=== Begin Enclosure ===

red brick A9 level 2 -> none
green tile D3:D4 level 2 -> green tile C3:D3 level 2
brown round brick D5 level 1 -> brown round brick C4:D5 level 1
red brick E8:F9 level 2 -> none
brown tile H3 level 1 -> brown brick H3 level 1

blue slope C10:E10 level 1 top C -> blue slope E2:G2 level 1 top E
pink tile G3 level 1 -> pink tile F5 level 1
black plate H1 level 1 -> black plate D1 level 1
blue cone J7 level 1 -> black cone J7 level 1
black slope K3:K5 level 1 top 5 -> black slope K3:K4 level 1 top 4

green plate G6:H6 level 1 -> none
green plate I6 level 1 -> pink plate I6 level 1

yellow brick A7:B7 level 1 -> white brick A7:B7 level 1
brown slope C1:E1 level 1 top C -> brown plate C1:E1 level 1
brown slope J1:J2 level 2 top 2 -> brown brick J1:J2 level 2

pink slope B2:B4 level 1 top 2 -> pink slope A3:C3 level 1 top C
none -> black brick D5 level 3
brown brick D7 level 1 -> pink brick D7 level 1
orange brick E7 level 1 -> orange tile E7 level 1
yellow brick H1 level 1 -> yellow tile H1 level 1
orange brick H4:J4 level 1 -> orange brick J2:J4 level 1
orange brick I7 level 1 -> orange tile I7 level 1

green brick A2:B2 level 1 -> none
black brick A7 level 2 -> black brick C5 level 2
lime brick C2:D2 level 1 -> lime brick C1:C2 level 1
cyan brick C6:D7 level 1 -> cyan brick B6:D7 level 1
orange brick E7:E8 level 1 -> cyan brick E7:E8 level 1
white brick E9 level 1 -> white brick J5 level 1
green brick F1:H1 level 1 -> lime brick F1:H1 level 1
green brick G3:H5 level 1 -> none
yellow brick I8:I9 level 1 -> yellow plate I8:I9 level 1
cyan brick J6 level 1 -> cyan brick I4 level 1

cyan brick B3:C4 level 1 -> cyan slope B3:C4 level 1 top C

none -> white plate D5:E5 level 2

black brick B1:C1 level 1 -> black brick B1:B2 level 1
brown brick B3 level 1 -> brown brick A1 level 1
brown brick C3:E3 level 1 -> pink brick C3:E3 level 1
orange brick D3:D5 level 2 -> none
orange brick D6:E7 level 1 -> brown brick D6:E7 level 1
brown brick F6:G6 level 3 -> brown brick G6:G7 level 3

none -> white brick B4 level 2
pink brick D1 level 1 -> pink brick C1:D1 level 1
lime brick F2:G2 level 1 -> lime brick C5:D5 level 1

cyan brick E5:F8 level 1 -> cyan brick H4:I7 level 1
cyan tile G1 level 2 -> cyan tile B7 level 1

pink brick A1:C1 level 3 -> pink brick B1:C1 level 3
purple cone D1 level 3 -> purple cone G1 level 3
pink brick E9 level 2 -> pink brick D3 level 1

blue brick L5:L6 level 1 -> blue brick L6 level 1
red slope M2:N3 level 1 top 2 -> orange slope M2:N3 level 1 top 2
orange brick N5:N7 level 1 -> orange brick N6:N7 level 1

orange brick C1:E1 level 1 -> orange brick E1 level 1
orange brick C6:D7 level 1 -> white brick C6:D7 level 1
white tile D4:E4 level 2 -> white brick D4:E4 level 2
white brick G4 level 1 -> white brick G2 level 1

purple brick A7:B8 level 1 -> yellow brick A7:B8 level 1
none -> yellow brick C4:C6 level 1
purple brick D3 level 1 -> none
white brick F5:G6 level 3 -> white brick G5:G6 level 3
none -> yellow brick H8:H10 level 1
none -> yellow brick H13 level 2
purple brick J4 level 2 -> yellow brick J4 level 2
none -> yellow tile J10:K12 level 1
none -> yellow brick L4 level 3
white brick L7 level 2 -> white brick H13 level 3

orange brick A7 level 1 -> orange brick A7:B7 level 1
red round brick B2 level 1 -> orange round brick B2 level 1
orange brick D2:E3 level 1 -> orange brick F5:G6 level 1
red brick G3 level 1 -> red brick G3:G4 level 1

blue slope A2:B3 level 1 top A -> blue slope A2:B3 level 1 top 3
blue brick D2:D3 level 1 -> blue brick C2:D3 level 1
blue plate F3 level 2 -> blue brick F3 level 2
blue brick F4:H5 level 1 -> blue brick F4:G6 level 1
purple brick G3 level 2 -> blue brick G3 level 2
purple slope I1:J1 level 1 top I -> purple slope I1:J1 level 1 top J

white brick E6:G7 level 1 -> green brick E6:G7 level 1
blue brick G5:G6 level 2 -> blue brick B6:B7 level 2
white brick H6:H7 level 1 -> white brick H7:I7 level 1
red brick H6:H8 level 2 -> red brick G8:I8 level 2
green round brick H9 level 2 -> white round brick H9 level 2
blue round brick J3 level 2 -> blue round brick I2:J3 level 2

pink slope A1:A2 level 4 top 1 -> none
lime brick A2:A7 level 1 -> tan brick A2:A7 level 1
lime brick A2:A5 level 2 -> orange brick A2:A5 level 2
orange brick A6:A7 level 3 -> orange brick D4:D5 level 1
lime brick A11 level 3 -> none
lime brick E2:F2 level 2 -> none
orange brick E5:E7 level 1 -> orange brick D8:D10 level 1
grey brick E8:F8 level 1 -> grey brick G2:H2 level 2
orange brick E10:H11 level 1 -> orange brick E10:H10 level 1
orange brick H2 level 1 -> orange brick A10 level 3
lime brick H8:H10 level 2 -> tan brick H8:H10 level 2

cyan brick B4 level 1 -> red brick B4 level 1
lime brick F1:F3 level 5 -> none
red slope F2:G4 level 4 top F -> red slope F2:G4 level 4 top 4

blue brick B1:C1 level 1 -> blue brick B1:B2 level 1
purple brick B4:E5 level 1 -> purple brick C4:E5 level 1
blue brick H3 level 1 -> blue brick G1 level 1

=== End Enclosure ===

Could you restate, word for word, the lines above from the one with "pink slope A1:A2 level 4 top 1 -> none" to the one with "purple brick B4:E5", both included?

pink slope A1:A2 level 4 top 1 -> none
lime brick A2:A7 level 1 -> tan brick A2:A7 level 1
lime brick A2:A5 level 2 -> orange brick A2:A5 level 2
orange brick A6:A7 level 3 -> orange brick D4:D5 level 1
lime brick A11 level 3 -> none
lime brick E2:F2 level 2 -> none
orange brick E5:E7 level 1 -> orange brick D8:D10 level 1
grey brick E8:F8 level 1 -> grey brick G2:H2 level 2
orange brick E10:H11 level 1 -> orange brick E10:H10 level 1
orange brick H2 level 1 -> orange brick A10 level 3
lime brick H8:H10 level 2 -> tan brick H8:H10 level 2

cyan brick B4 level 1 -> red brick B4 level 1
lime brick F1:F3 level 5 -> none
red slope F2:G4 level 4 top F -> red slope F2:G4 level 4 top 4

blue brick B1:C1 level 1 -> blue brick B1:B2 level 1
purple brick B4:E5 level 1 -> purple brick C4:E5 level 1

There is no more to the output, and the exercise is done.